[WHAT THE TASK ASKS] Retype the entries below without any change.

Object inventory comparisons
============================================================
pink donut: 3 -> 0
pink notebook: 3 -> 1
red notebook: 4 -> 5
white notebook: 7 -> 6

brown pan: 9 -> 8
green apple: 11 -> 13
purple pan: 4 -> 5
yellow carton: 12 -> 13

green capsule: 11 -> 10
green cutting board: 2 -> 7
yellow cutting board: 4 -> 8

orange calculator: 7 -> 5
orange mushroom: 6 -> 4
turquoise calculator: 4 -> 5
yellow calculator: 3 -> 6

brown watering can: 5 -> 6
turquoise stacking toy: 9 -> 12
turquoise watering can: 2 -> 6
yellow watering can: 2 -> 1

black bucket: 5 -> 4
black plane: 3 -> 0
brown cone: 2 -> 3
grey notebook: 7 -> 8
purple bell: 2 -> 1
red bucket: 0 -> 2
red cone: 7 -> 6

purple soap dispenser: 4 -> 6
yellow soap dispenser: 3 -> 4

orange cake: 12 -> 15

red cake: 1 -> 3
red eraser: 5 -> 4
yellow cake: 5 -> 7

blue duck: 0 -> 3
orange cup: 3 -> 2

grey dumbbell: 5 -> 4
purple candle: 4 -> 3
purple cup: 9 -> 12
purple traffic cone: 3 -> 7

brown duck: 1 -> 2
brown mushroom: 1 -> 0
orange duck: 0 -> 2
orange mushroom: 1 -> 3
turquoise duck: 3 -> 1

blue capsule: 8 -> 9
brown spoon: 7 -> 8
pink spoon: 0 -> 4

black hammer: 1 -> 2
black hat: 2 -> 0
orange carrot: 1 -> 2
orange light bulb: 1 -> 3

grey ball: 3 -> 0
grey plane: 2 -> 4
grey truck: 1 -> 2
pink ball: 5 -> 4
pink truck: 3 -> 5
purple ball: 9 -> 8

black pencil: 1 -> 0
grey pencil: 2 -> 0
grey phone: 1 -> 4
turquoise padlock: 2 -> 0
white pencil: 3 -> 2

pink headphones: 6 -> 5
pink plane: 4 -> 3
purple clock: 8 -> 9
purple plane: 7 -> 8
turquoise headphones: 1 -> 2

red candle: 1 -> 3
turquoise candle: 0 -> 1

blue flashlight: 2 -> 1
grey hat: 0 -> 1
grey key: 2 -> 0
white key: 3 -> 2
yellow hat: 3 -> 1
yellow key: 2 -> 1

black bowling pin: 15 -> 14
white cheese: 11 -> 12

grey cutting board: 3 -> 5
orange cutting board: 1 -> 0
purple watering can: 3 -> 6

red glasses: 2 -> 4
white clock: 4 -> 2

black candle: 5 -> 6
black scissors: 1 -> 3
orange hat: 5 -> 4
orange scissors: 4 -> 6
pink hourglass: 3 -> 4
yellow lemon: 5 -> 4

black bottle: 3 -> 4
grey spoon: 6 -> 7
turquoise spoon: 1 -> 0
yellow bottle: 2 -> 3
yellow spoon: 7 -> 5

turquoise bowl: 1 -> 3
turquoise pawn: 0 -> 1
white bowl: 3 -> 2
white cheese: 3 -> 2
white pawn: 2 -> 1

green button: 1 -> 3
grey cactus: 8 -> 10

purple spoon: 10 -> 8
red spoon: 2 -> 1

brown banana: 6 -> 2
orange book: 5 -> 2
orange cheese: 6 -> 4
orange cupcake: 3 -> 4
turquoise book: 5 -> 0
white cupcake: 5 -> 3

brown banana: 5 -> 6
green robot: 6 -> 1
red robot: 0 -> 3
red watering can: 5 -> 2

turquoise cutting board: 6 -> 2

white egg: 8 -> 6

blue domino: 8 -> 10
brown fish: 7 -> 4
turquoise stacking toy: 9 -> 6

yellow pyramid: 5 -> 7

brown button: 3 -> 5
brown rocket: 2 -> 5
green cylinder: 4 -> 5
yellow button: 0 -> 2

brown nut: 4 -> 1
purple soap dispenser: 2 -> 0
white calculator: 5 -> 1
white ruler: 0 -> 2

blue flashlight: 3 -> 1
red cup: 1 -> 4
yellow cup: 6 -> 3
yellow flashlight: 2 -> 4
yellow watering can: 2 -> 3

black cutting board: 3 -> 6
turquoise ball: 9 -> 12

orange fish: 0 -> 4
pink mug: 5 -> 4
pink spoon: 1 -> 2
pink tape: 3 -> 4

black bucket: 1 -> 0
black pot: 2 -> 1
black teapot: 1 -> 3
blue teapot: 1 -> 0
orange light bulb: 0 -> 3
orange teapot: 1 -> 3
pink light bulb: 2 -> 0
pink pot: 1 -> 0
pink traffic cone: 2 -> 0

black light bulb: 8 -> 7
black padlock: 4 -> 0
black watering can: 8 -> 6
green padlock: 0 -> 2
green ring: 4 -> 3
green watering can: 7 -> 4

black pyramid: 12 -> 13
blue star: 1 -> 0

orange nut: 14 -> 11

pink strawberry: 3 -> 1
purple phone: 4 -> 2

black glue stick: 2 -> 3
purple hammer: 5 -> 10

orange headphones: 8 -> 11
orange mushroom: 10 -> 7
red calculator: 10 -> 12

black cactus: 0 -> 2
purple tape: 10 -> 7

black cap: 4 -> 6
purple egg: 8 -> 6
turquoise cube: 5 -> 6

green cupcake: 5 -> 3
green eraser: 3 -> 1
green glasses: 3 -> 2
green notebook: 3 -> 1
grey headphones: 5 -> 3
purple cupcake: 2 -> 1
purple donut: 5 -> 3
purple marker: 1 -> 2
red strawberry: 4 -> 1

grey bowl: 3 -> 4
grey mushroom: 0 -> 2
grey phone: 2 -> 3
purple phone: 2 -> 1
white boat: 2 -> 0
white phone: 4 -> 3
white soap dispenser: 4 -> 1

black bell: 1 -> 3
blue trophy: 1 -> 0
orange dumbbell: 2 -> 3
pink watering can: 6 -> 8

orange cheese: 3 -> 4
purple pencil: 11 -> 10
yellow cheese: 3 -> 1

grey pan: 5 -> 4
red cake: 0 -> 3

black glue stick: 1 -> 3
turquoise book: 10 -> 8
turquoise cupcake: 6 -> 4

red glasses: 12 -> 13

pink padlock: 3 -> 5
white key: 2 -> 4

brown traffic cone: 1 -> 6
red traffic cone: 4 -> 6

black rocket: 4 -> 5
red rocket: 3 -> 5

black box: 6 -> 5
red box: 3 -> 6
============================================================
[SOLUTION TO THIS TASK]
pink donut: 3 -> 0
pink notebook: 3 -> 1
red notebook: 4 -> 5
white notebook: 7 -> 6

brown pan: 9 -> 8
green apple: 11 -> 13
purple pan: 4 -> 5
yellow carton: 12 -> 13

green capsule: 11 -> 10
green cutting board: 2 -> 7
yellow cutting board: 4 -> 8

orange calculator: 7 -> 5
orange mushroom: 6 -> 4
turquoise calculator: 4 -> 5
yellow calculator: 3 -> 6

brown watering can: 5 -> 6
turquoise stacking toy: 9 -> 12
turquoise watering can: 2 -> 6
yellow watering can: 2 -> 1

black bucket: 5 -> 4
black plane: 3 -> 0
brown cone: 2 -> 3
grey notebook: 7 -> 8
purple bell: 2 -> 1
red bucket: 0 -> 2
red cone: 7 -> 6

purple soap dispenser: 4 -> 6
yellow soap dispenser: 3 -> 4

orange cake: 12 -> 15

red cake: 1 -> 3
red eraser: 5 -> 4
yellow cake: 5 -> 7

blue duck: 0 -> 3
orange cup: 3 -> 2

grey dumbbell: 5 -> 4
purple candle: 4 -> 3
purple cup: 9 -> 12
purple traffic cone: 3 -> 7

brown duck: 1 -> 2
brown mushroom: 1 -> 0
orange duck: 0 -> 2
orange mushroom: 1 -> 3
turquoise duck: 3 -> 1

blue capsule: 8 -> 9
brown spoon: 7 -> 8
pink spoon: 0 -> 4

black hammer: 1 -> 2
black hat: 2 -> 0
orange carrot: 1 -> 2
orange light bulb: 1 -> 3

grey ball: 3 -> 0
grey plane: 2 -> 4
grey truck: 1 -> 2
pink ball: 5 -> 4
pink truck: 3 -> 5
purple ball: 9 -> 8

black pencil: 1 -> 0
grey pencil: 2 -> 0
grey phone: 1 -> 4
turquoise padlock: 2 -> 0
white pencil: 3 -> 2

pink headphones: 6 -> 5
pink plane: 4 -> 3
purple clock: 8 -> 9
purple plane: 7 -> 8
turquoise headphones: 1 -> 2

red candle: 1 -> 3
turquoise candle: 0 -> 1

blue flashlight: 2 -> 1
grey hat: 0 -> 1
grey key: 2 -> 0
white key: 3 -> 2
yellow hat: 3 -> 1
yellow key: 2 -> 1

black bowling pin: 15 -> 14
white cheese: 11 -> 12

grey cutting board: 3 -> 5
orange cutting board: 1 -> 0
purple watering can: 3 -> 6

red glasses: 2 -> 4
white clock: 4 -> 2

black candle: 5 -> 6
black scissors: 1 -> 3
orange hat: 5 -> 4
orange scissors: 4 -> 6
pink hourglass: 3 -> 4
yellow lemon: 5 -> 4

black bottle: 3 -> 4
grey spoon: 6 -> 7
turquoise spoon: 1 -> 0
yellow bottle: 2 -> 3
yellow spoon: 7 -> 5

turquoise bowl: 1 -> 3
turquoise pawn: 0 -> 1
white bowl: 3 -> 2
white cheese: 3 -> 2
white pawn: 2 -> 1

green button: 1 -> 3
grey cactus: 8 -> 10

purple spoon: 10 -> 8
red spoon: 2 -> 1

brown banana: 6 -> 2
orange book: 5 -> 2
orange cheese: 6 -> 4
orange cupcake: 3 -> 4
turquoise book: 5 -> 0
white cupcake: 5 -> 3

brown banana: 5 -> 6
green robot: 6 -> 1
red robot: 0 -> 3
red watering can: 5 -> 2

turquoise cutting board: 6 -> 2

white egg: 8 -> 6

blue domino: 8 -> 10
brown fish: 7 -> 4
turquoise stacking toy: 9 -> 6

yellow pyramid: 5 -> 7

brown button: 3 -> 5
brown rocket: 2 -> 5
green cylinder: 4 -> 5
yellow button: 0 -> 2

brown nut: 4 -> 1
purple soap dispenser: 2 -> 0
white calculator: 5 -> 1
white ruler: 0 -> 2

blue flashlight: 3 -> 1
red cup: 1 -> 4
yellow cup: 6 -> 3
yellow flashlight: 2 -> 4
yellow watering can: 2 -> 3

black cutting board: 3 -> 6
turquoise ball: 9 -> 12

orange fish: 0 -> 4
pink mug: 5 -> 4
pink spoon: 1 -> 2
pink tape: 3 -> 4

black bucket: 1 -> 0
black pot: 2 -> 1
black teapot: 1 -> 3
blue teapot: 1 -> 0
orange light bulb: 0 -> 3
orange teapot: 1 -> 3
pink light bulb: 2 -> 0
pink pot: 1 -> 0
pink traffic cone: 2 -> 0

black light bulb: 8 -> 7
black padlock: 4 -> 0
black watering can: 8 -> 6
green padlock: 0 -> 2
green ring: 4 -> 3
green watering can: 7 -> 4

black pyramid: 12 -> 13
blue star: 1 -> 0

orange nut: 14 -> 11

pink strawberry: 3 -> 1
purple phone: 4 -> 2

black glue stick: 2 -> 3
purple hammer: 5 -> 10

orange headphones: 8 -> 11
orange mushroom: 10 -> 7
red calculator: 10 -> 12

black cactus: 0 -> 2
purple tape: 10 -> 7

black cap: 4 -> 6
purple egg: 8 -> 6
turquoise cube: 5 -> 6

green cupcake: 5 -> 3
green eraser: 3 -> 1
green glasses: 3 -> 2
green notebook: 3 -> 1
grey headphones: 5 -> 3
purple cupcake: 2 -> 1
purple donut: 5 -> 3
purple marker: 1 -> 2
red strawberry: 4 -> 1

grey bowl: 3 -> 4
grey mushroom: 0 -> 2
grey phone: 2 -> 3
purple phone: 2 -> 1
white boat: 2 -> 0
white phone: 4 -> 3
white soap dispenser: 4 -> 1

black bell: 1 -> 3
blue trophy: 1 -> 0
orange dumbbell: 2 -> 3
pink watering can: 6 -> 8

orange cheese: 3 -> 4
purple pencil: 11 -> 10
yellow cheese: 3 -> 1

grey pan: 5 -> 4
red cake: 0 -> 3

black glue stick: 1 -> 3
turquoise book: 10 -> 8
turquoise cupcake: 6 -> 4

red glasses: 12 -> 13

pink padlock: 3 -> 5
white key: 2 -> 4

brown traffic cone: 1 -> 6
red traffic cone: 4 -> 6

black rocket: 4 -> 5
red rocket: 3 -> 5

black box: 6 -> 5
red box: 3 -> 6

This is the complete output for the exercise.